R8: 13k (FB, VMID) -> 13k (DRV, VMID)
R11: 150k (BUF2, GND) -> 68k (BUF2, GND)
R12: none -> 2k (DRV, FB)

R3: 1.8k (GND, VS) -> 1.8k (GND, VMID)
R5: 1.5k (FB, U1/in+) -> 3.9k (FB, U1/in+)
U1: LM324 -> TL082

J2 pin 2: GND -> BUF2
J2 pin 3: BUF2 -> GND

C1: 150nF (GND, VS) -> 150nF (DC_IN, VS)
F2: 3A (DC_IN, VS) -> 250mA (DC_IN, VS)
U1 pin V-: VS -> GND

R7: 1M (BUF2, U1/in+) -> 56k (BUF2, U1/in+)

☆ ☆ ☆ ☆ ☆

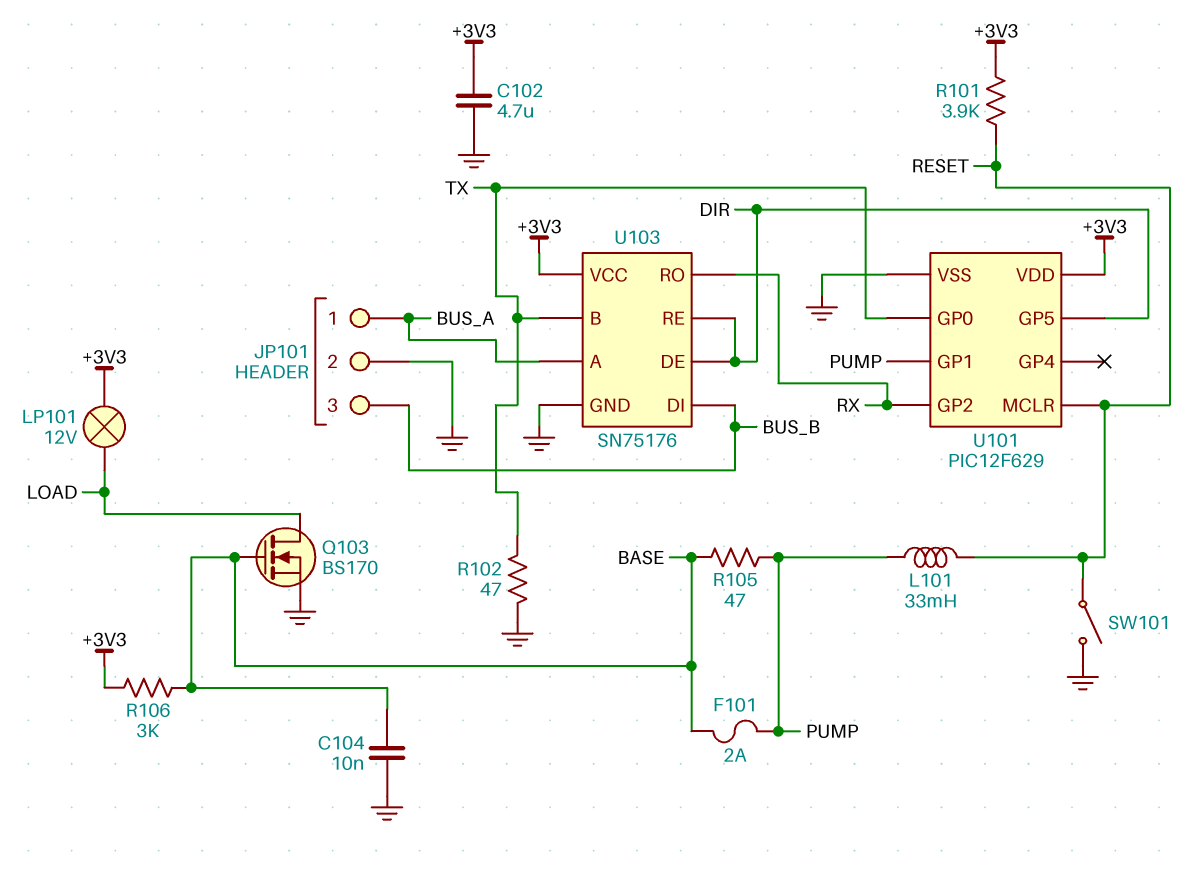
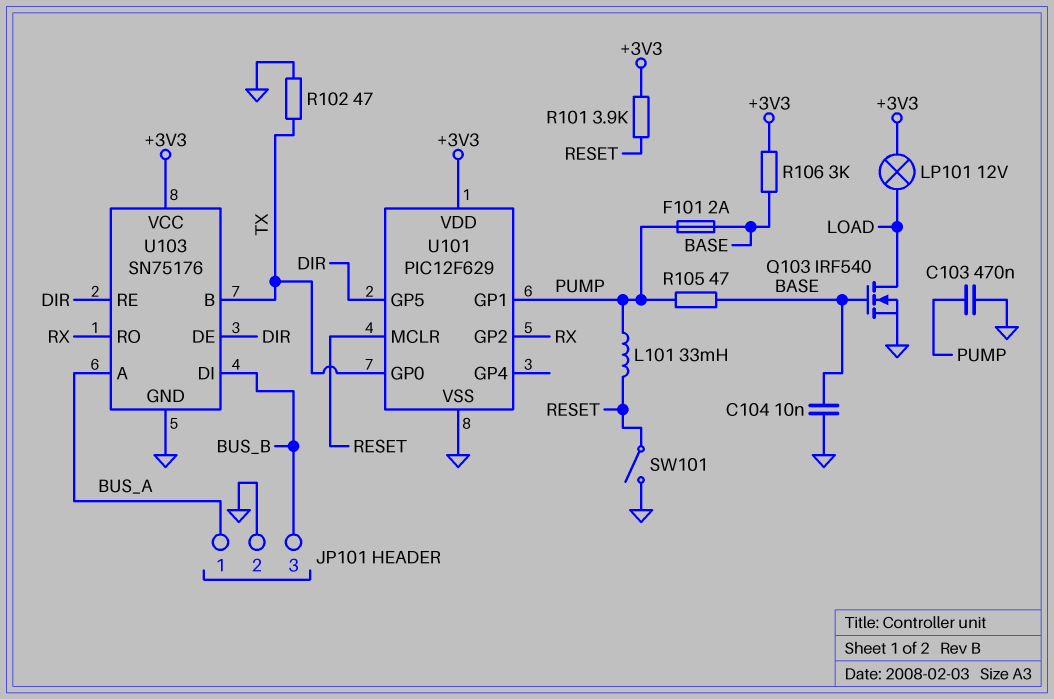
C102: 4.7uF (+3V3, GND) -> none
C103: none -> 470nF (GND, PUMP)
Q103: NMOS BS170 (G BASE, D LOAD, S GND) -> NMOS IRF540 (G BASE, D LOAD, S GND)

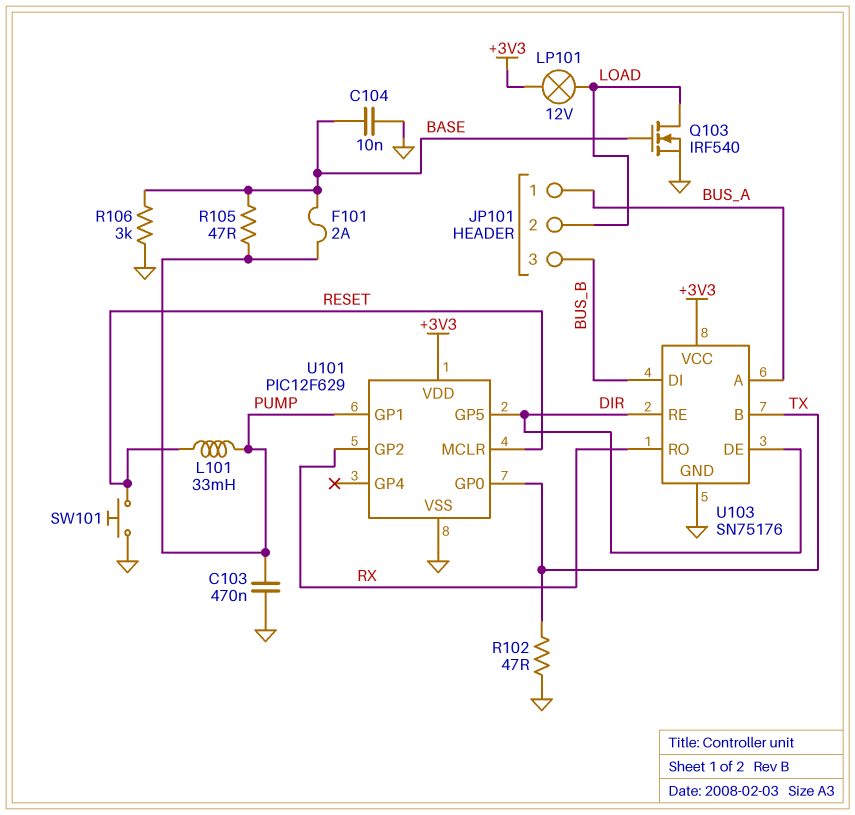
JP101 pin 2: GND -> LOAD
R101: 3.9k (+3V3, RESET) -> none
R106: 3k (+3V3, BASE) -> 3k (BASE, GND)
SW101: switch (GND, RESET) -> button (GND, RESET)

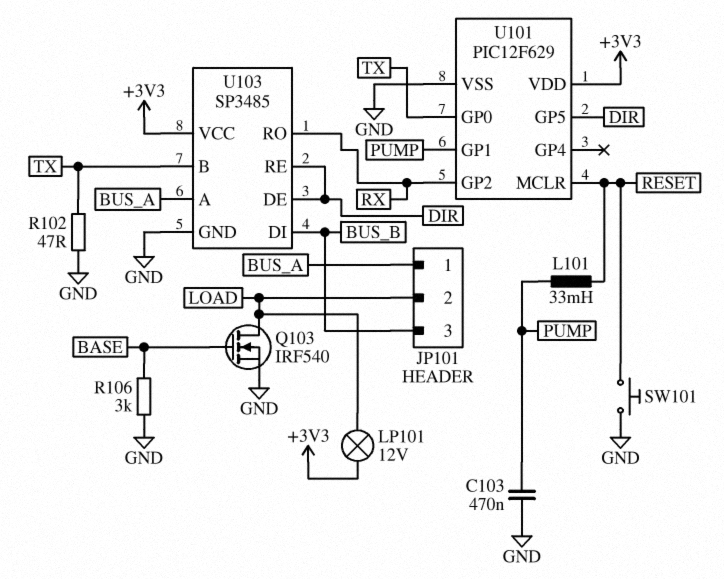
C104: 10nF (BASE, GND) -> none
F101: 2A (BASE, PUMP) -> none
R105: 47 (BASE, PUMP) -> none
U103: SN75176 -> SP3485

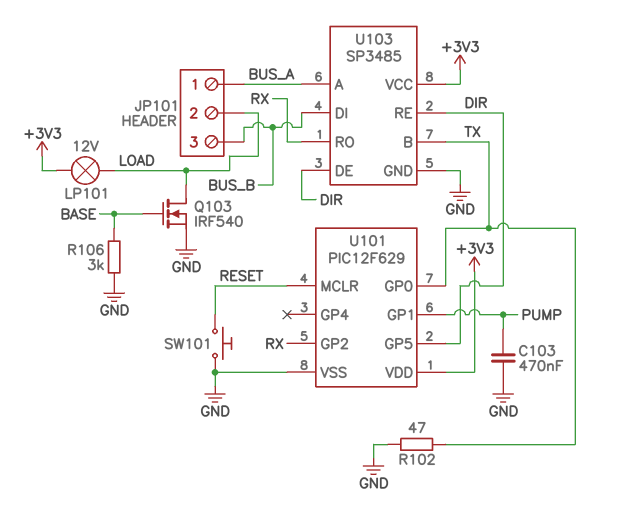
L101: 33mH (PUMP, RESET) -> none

☆ ☆ ☆ ☆ ☆

> Task requirements: Copy range, inclusive: the line holding "R8: 13k (FB, VMID) -> 13k (DRV, VMID)" to the line holding "R7: 1M (BUF2, U1/in+) -> 56k (BUF2, U1/in+)". Reproduce exactly those lines of the records above and no others.

> Expected output:
R8: 13k (FB, VMID) -> 13k (DRV, VMID)
R11: 150k (BUF2, GND) -> 68k (BUF2, GND)
R12: none -> 2k (DRV, FB)

R3: 1.8k (GND, VS) -> 1.8k (GND, VMID)
R5: 1.5k (FB, U1/in+) -> 3.9k (FB, U1/in+)
U1: LM324 -> TL082

J2 pin 2: GND -> BUF2
J2 pin 3: BUF2 -> GND

C1: 150nF (GND, VS) -> 150nF (DC_IN, VS)
F2: 3A (DC_IN, VS) -> 250mA (DC_IN, VS)
U1 pin V-: VS -> GND

R7: 1M (BUF2, U1/in+) -> 56k (BUF2, U1/in+)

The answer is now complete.